Restate word for word the lines of the records below, starting at the line that contains "SW1: button (0V, N11) -> button (N11, N15)" and ending at the line that contains "R23: 820 (N7, N9) -> 22k (N7, N9)", with both of those lines included and nothing else.
*** Opening of Input ***
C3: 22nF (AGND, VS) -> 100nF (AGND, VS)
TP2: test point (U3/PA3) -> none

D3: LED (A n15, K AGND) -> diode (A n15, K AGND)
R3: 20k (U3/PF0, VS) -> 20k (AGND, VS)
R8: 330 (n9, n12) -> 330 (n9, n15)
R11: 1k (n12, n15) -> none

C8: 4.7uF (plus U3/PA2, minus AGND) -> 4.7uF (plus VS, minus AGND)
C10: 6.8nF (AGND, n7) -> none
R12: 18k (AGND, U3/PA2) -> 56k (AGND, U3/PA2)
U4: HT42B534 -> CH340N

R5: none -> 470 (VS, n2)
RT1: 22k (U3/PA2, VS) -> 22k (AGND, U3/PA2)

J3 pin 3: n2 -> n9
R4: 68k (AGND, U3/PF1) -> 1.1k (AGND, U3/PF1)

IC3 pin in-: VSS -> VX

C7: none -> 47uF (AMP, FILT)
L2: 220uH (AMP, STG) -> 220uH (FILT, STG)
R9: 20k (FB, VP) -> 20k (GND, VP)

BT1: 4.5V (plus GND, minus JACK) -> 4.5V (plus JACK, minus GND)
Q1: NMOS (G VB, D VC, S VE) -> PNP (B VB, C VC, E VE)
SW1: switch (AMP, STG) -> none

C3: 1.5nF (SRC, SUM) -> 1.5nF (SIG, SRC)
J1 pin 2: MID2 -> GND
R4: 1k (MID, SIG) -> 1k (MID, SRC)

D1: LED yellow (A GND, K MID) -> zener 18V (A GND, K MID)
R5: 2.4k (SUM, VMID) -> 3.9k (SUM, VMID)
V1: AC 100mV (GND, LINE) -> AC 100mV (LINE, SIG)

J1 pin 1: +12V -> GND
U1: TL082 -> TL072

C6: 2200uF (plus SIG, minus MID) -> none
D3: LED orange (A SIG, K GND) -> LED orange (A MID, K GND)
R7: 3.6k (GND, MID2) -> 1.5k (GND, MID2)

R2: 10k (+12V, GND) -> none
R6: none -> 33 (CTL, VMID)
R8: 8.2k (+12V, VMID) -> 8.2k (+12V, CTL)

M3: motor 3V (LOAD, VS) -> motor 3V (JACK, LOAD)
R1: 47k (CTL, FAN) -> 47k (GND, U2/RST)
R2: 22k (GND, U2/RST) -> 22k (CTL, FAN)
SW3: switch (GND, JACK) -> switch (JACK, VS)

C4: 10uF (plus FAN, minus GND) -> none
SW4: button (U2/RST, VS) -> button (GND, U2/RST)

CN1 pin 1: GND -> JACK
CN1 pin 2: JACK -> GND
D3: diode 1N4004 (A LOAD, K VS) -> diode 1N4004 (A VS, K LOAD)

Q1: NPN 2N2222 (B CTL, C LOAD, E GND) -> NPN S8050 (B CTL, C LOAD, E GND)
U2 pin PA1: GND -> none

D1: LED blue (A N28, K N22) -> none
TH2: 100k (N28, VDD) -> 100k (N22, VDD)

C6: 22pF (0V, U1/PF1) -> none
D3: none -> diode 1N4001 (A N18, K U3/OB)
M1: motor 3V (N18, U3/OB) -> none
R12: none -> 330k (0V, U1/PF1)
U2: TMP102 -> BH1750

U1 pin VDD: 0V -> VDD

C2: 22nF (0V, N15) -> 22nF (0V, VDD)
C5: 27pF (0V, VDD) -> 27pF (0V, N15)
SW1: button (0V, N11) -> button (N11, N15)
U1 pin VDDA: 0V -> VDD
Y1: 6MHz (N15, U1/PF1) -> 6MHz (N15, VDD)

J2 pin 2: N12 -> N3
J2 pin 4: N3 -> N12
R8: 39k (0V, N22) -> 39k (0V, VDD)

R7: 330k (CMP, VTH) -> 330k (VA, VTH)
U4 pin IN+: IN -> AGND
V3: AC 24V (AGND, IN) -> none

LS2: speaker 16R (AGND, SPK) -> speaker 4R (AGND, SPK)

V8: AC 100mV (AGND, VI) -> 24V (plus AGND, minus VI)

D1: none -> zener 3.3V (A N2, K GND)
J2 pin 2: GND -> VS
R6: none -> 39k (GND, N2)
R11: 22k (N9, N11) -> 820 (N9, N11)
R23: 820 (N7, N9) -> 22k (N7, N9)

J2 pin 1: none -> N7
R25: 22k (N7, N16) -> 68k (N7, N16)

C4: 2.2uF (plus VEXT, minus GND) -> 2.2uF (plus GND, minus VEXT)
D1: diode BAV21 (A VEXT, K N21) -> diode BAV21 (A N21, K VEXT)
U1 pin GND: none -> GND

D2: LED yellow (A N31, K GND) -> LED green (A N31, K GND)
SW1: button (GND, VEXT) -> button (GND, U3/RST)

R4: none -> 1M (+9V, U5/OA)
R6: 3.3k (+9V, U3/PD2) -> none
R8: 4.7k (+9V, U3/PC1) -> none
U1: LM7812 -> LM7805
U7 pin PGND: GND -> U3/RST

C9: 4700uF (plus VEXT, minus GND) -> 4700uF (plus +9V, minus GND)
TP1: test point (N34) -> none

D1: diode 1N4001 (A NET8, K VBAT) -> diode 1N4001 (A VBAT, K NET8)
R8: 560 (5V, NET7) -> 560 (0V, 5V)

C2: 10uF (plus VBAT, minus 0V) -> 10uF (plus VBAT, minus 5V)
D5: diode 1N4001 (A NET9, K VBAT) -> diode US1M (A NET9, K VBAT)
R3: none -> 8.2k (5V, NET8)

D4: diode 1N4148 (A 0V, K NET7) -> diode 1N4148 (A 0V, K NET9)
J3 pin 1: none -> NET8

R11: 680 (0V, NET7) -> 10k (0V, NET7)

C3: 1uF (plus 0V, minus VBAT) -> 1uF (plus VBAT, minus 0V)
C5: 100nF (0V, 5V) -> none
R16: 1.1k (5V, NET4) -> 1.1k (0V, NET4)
*** Close of Input ***
Response for this exercise ▸
SW1: button (0V, N11) -> button (N11, N15)
U1 pin VDDA: 0V -> VDD
Y1: 6MHz (N15, U1/PF1) -> 6MHz (N15, VDD)

J2 pin 2: N12 -> N3
J2 pin 4: N3 -> N12
R8: 39k (0V, N22) -> 39k (0V, VDD)

R7: 330k (CMP, VTH) -> 330k (VA, VTH)
U4 pin IN+: IN -> AGND
V3: AC 24V (AGND, IN) -> none

LS2: speaker 16R (AGND, SPK) -> speaker 4R (AGND, SPK)

V8: AC 100mV (AGND, VI) -> 24V (plus AGND, minus VI)

D1: none -> zener 3.3V (A N2, K GND)
J2 pin 2: GND -> VS
R6: none -> 39k (GND, N2)
R11: 22k (N9, N11) -> 820 (N9, N11)
R23: 820 (N7, N9) -> 22k (N7, N9)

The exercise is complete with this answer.